## Your goal
Look at the data below and print exactly the lines from its first line through the line with "(461, 336) = (410, 180): white"; the pictures stay out of the copy.

----- Recorded data

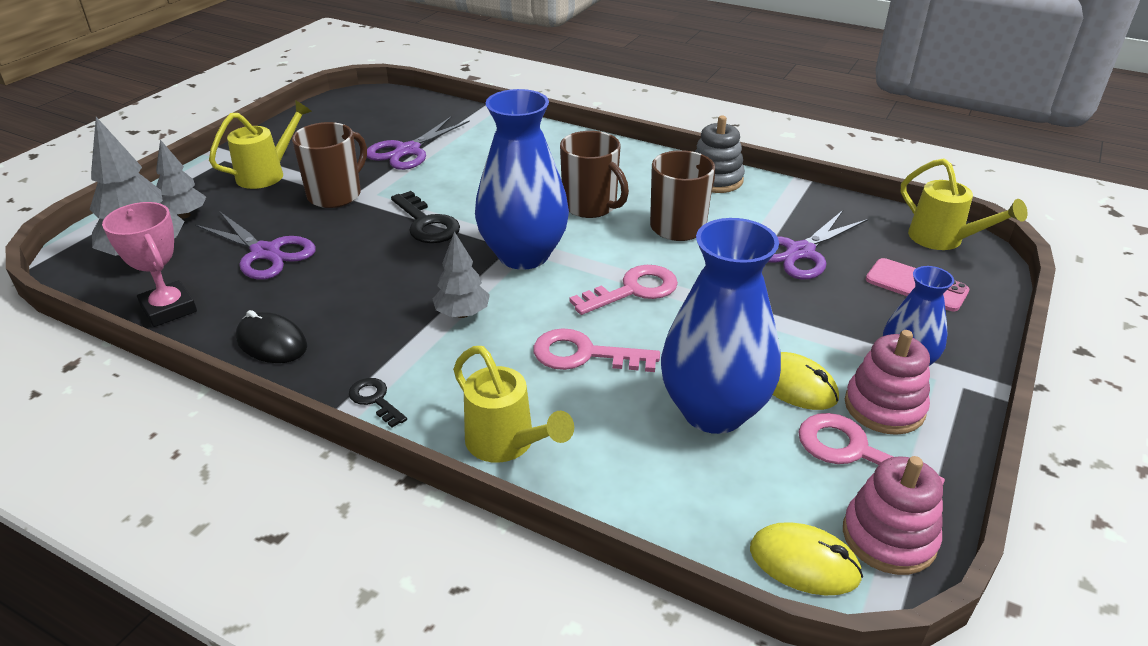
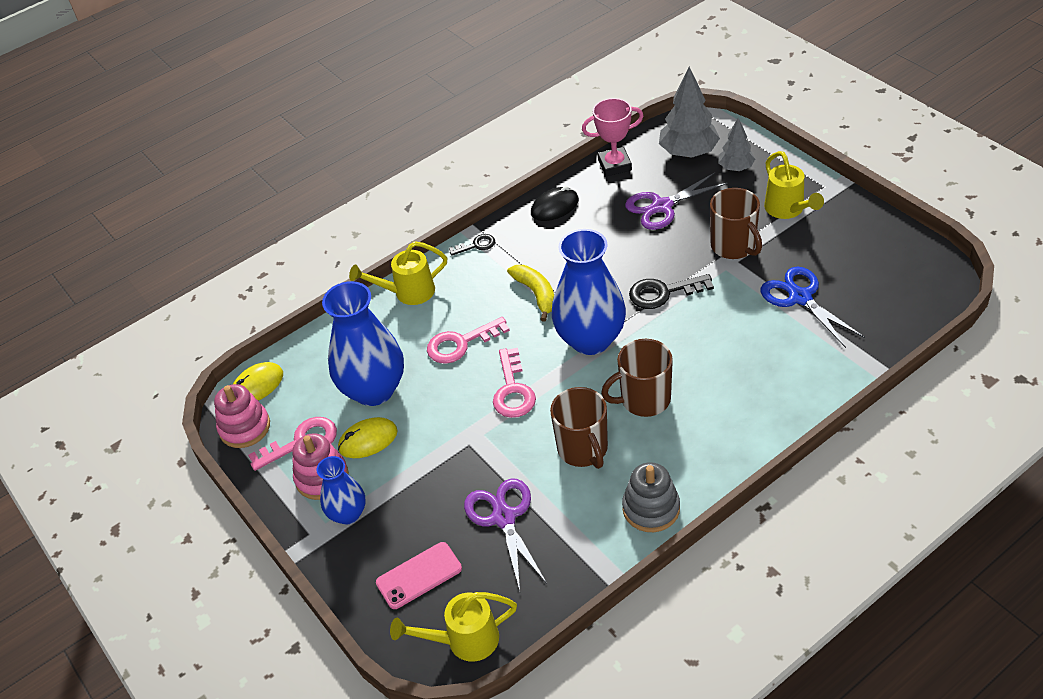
camera: 120 degrees right, 10 degrees up
(407, 151) = (800, 297): purple scissors -> blue scissors
(462, 314) = (536, 294): grey tree -> yellow banana
(583, 354) = (460, 344): pink key -> pink key turned 150 degrees counterclockwise

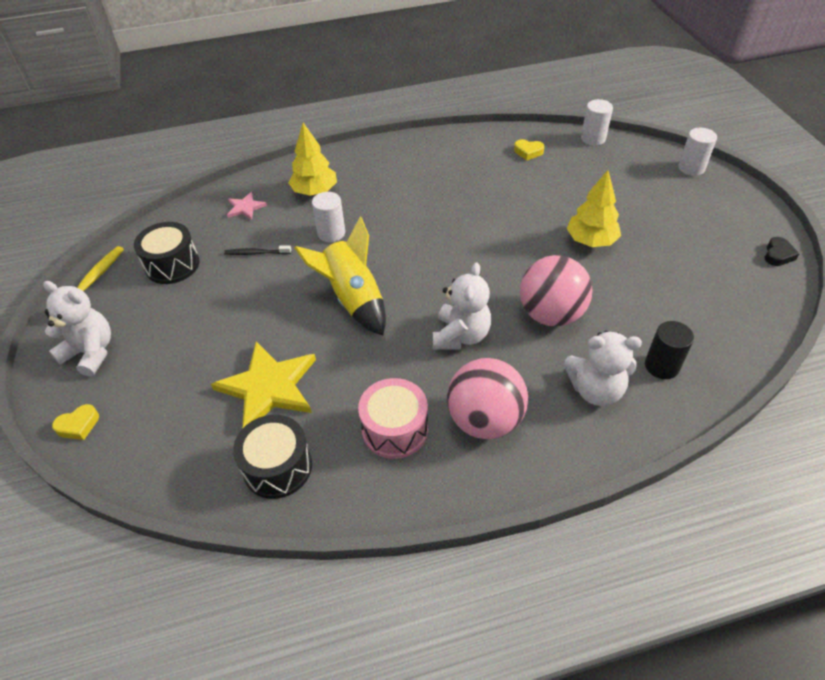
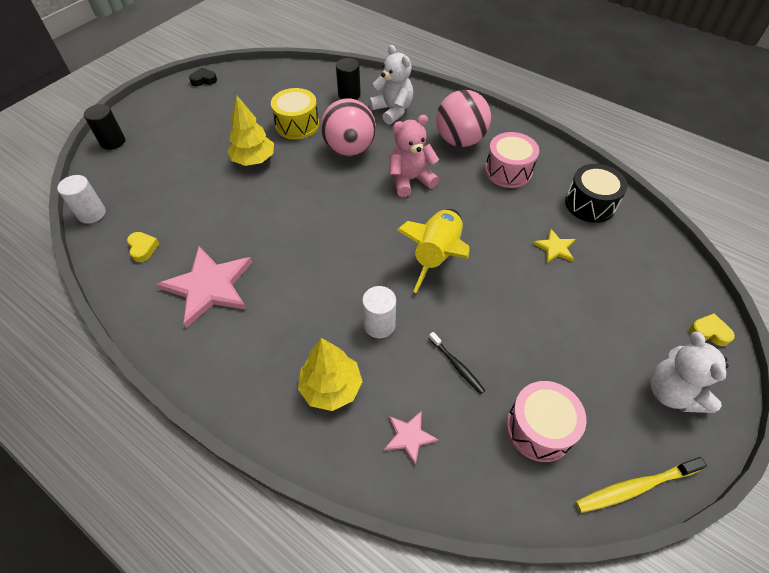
camera: 130 degrees left, 5 degrees up
(172, 265) = (539, 428): black drum -> pink drum
(268, 387) = (555, 248): yellow star -> yellow star, size x0.49
(456, 170) = (209, 286): none -> pink star
(461, 336) = (410, 180): white teddy bear -> pink teddy bear
(628, 293) = (297, 125): none -> yellow drum
(691, 168) = (113, 142): white cylinder -> black cylinder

----------

## Response area
camera: 120 degrees right, 10 degrees up
(407, 151) = (800, 297): purple scissors -> blue scissors
(462, 314) = (536, 294): grey tree -> yellow banana
(583, 354) = (460, 344): pink key -> pink key turned 150 degrees counterclockwise

camera: 130 degrees left, 5 degrees up
(172, 265) = (539, 428): black drum -> pink drum
(268, 387) = (555, 248): yellow star -> yellow star, size x0.49
(456, 170) = (209, 286): none -> pink star
(461, 336) = (410, 180): white teddy bear -> pink teddy bear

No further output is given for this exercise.